Print them exactly: the lines from the beginning of the entries below through the line that contains "camera: 130 degrees left, 5 degrees up", and only those, with the pictures left out.

Object correspondence data:
☆ ☆ ☆
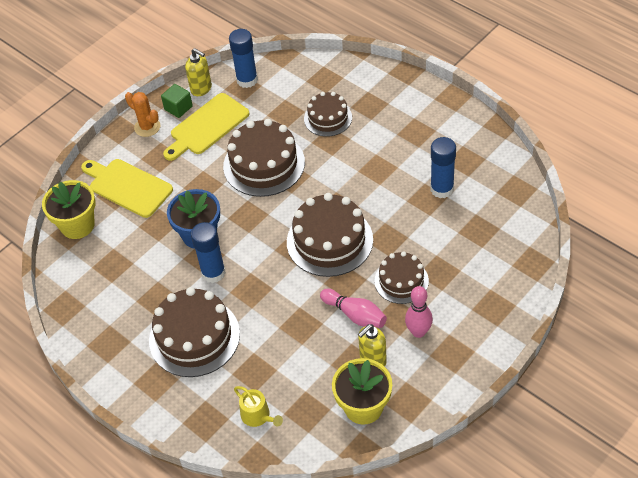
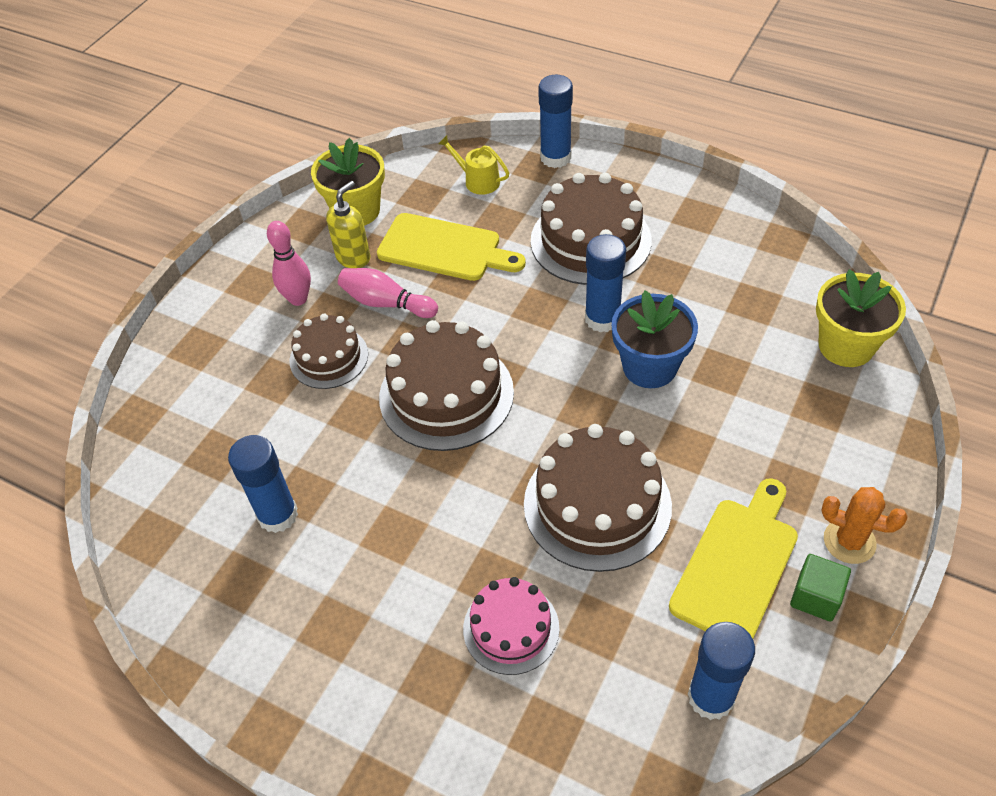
camera: 165 degrees right, 0 degrees up
(127, 187) = (809, 420): yellow cutting board -> yellow cutting board (445, 248)
(187, 427) = (555, 157): none -> blue glue stick
(201, 89) = (795, 654): yellow soap dispenser -> none
(328, 118) = (511, 628): brown cake -> pink cake

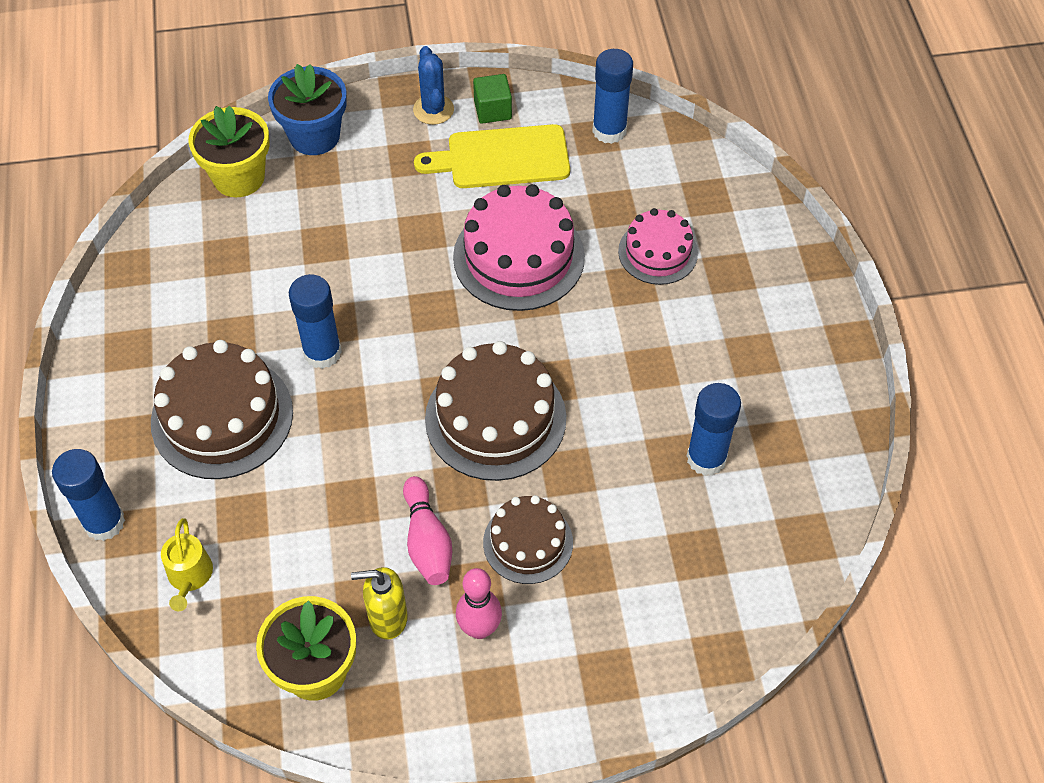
camera: 130 degrees left, 5 degrees up
(445, 248) = (317, 539): yellow cutting board -> none
(597, 505) = (519, 256): brown cake -> pink cake
(649, 367) = (355, 291): blue flower pot -> blue flower pot (314, 136)
(849, 541) = (433, 110): orange cactus -> blue cactus

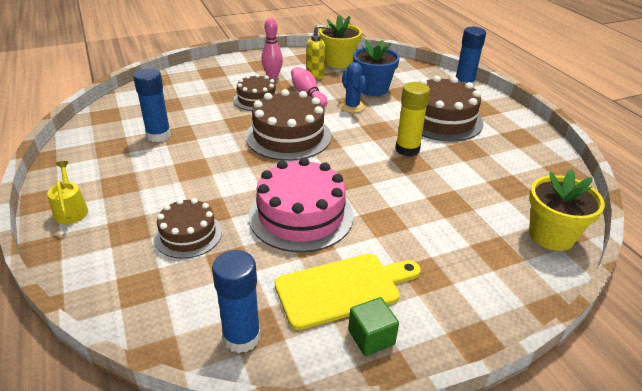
camera: 165 degrees right, 20 degrees down
(189, 576) = (411, 76): yellow watering can -> yellow watering can (71, 210)
(314, 136) = (522, 279): blue flower pot -> blue flower pot (373, 89)
(322, 352) = (407, 149): blue glue stick -> yellow glue stick
(433, 110) = (431, 326): blue cactus -> blue cactus (352, 106)
(658, 252) = (188, 234): pink cake -> brown cake

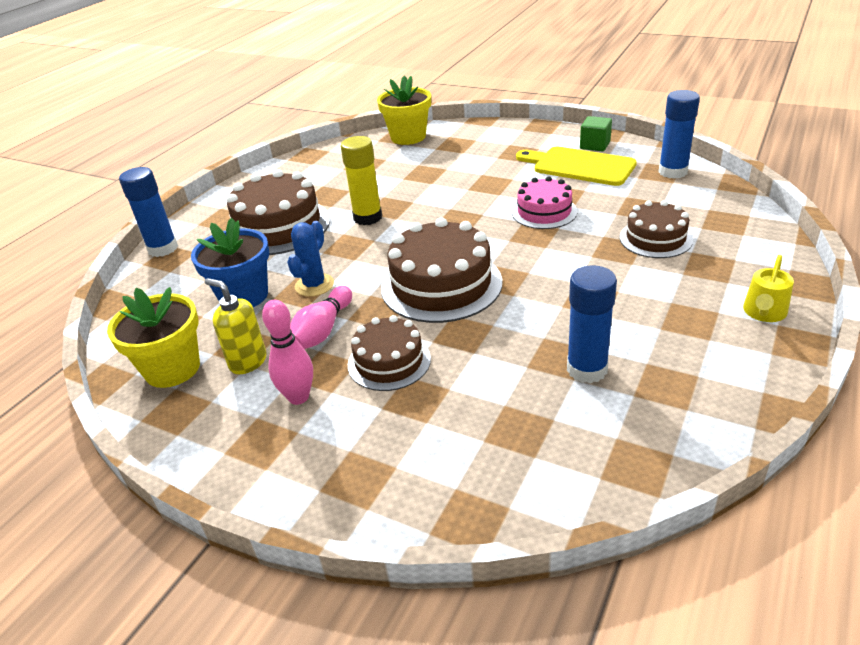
camera: 125 degrees left, 0 degrees up
(301, 215) = (544, 212): pink cake -> pink cake, size x0.61

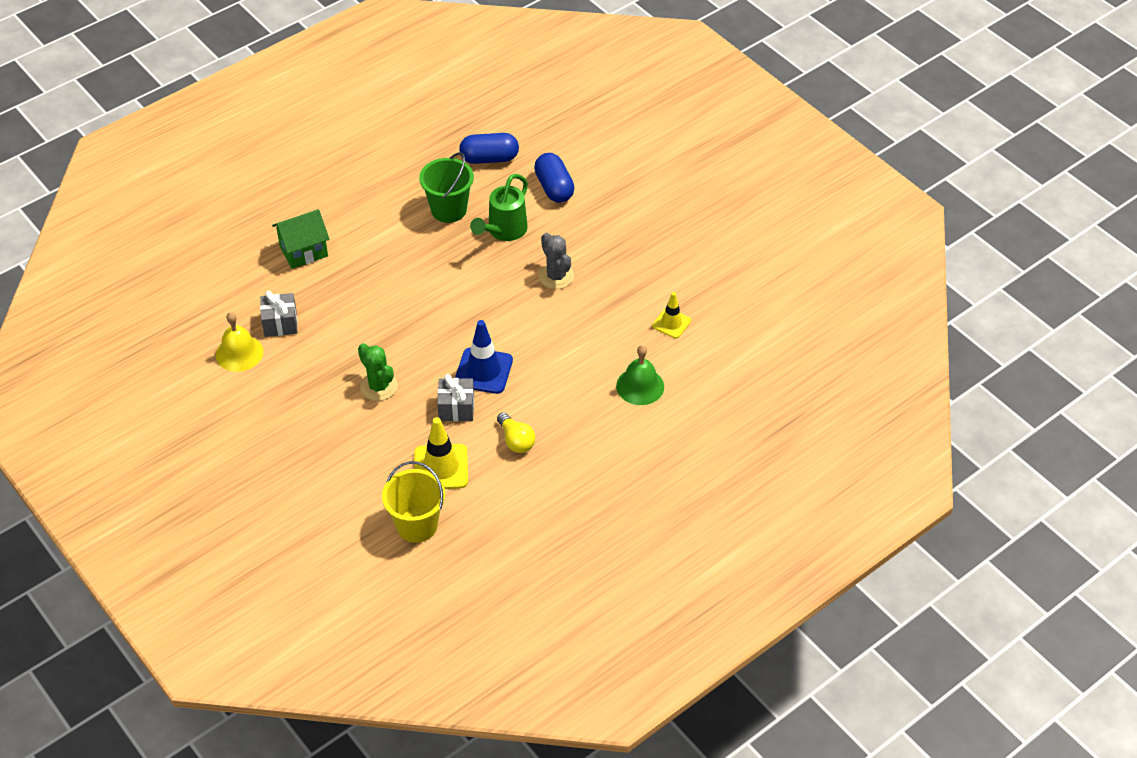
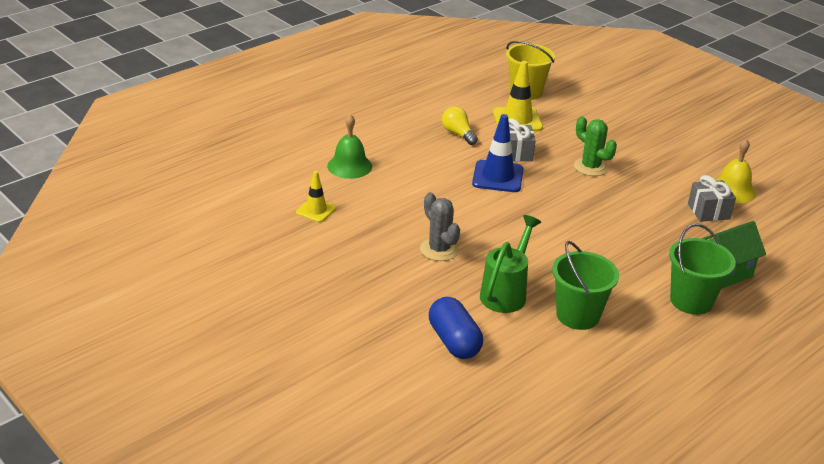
camera: 175 degrees right, 15 degrees down
(347, 223) = (691, 301): none -> green bucket
(489, 158) = (545, 378): blue capsule -> none

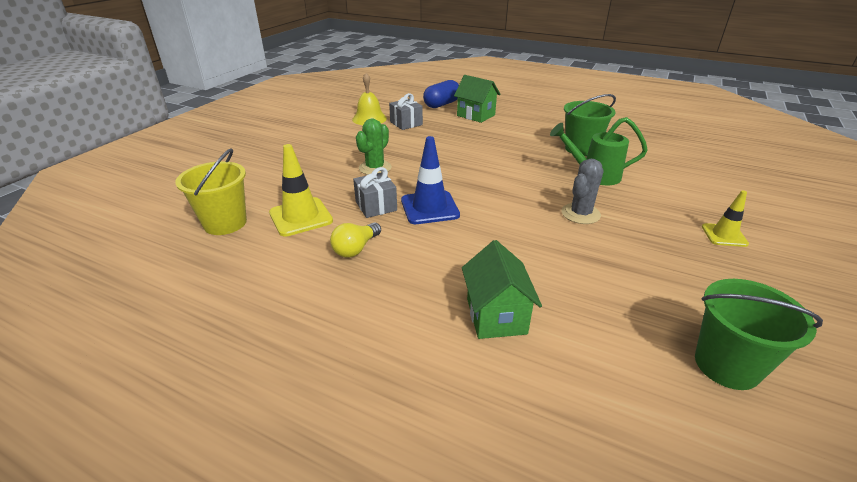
camera: 110 degrees left, 0 degrees up
(316, 210) = (616, 312): yellow traffic cone -> yellow traffic cone (724, 235)
(349, 166) = (496, 316): green bell -> green house
(454, 341) = (676, 185): blue capsule -> blue capsule (442, 104)
(691, 301) = (517, 121): green bucket -> green bucket (726, 365)

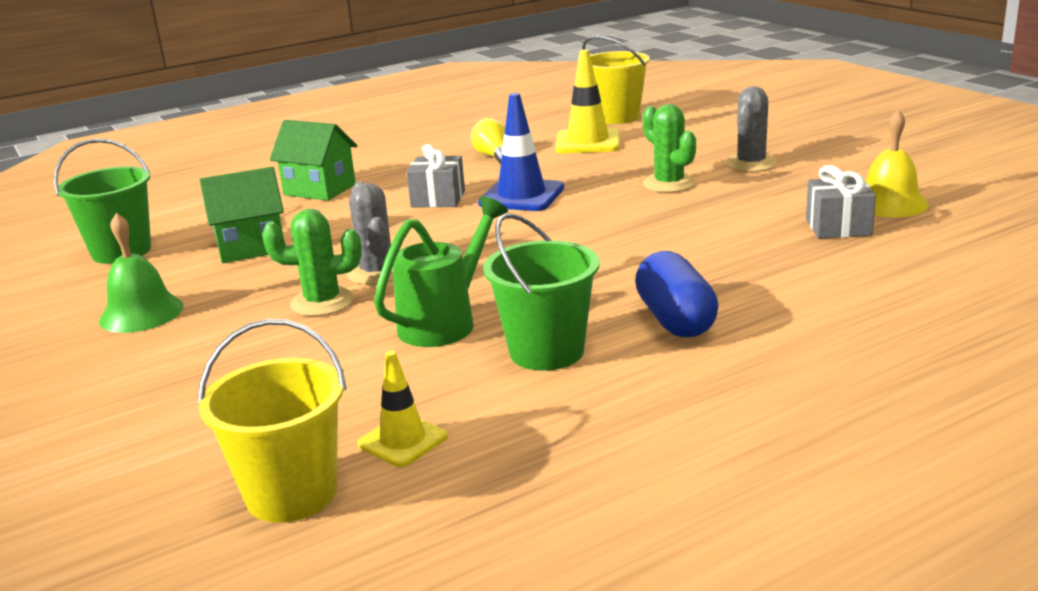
camera: 125 degrees right, 10 degrees down
(327, 154) = (751, 164): none -> grey cactus
(376, 206) = (564, 173): grey gift -> grey gift (438, 199)
(442, 104) = (939, 279): blue capsule -> blue capsule (675, 320)
(476, 115) = (834, 299): green house -> green house (251, 248)
(629, 215) = (322, 302): none -> green cactus
(720, 161) = (291, 494): none -> yellow bucket
(724, 235) = (184, 346): yellow traffic cone -> yellow traffic cone (402, 441)
(739, 275) = (141, 313): none -> green bell

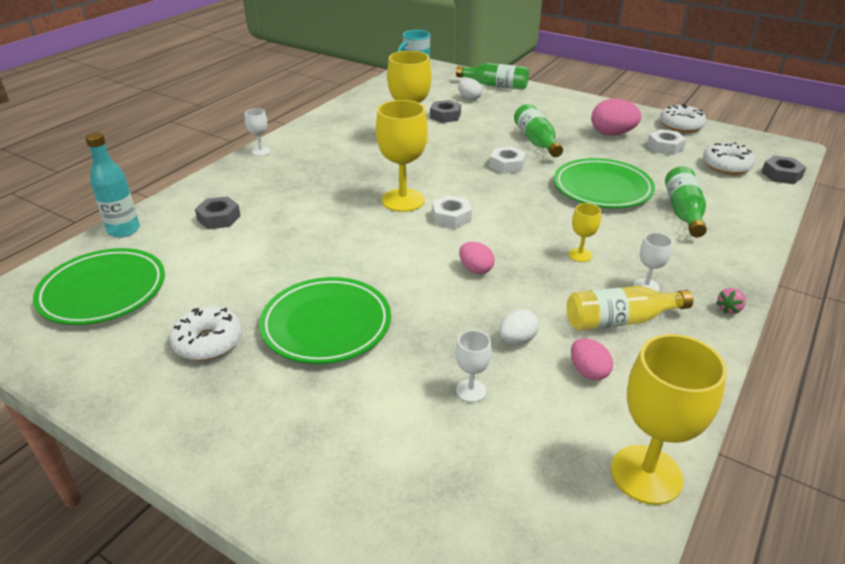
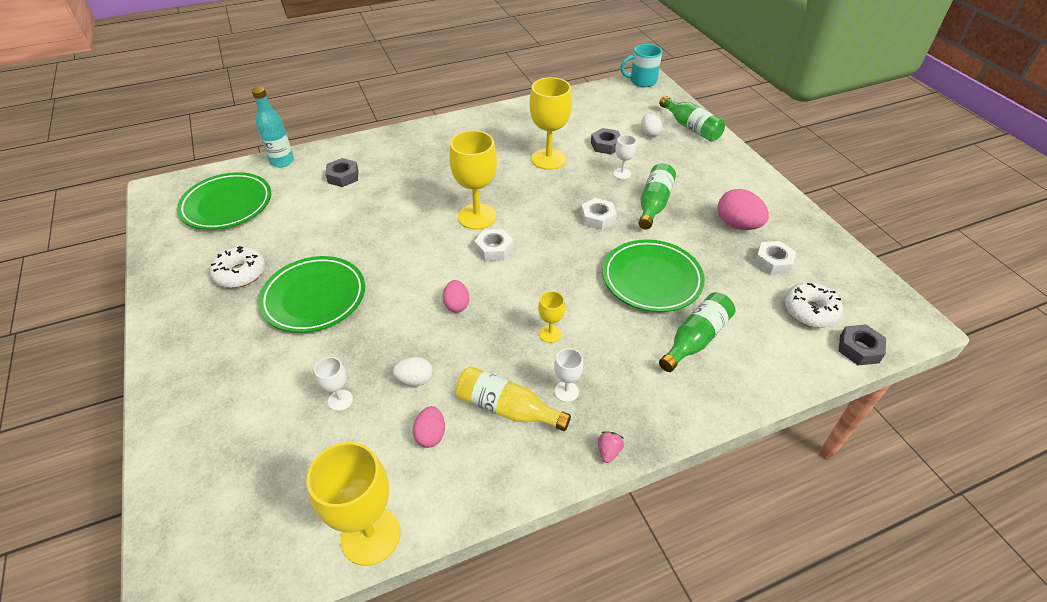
camera: 35 degrees right, 10 degrees up
(261, 151) = (429, 127): white goblet -> white goblet (622, 174)
(681, 126) = (824, 245): white donut -> none
(729, 309) = (608, 451): pink strawberry -> pink strawberry turned 120 degrees clockwise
☆ ☆ ☆
§ TASK OUTPUT
camera: 165 degrees right, 0 degrees up
(127, 187) = (809, 420): yellow cutting board -> yellow cutting board (445, 248)
(187, 427) = (555, 157): none -> blue glue stick
(201, 89) = (795, 654): yellow soap dispenser -> none
(328, 118) = (511, 628): brown cake -> pink cake

camera: 130 degrees left, 5 degrees up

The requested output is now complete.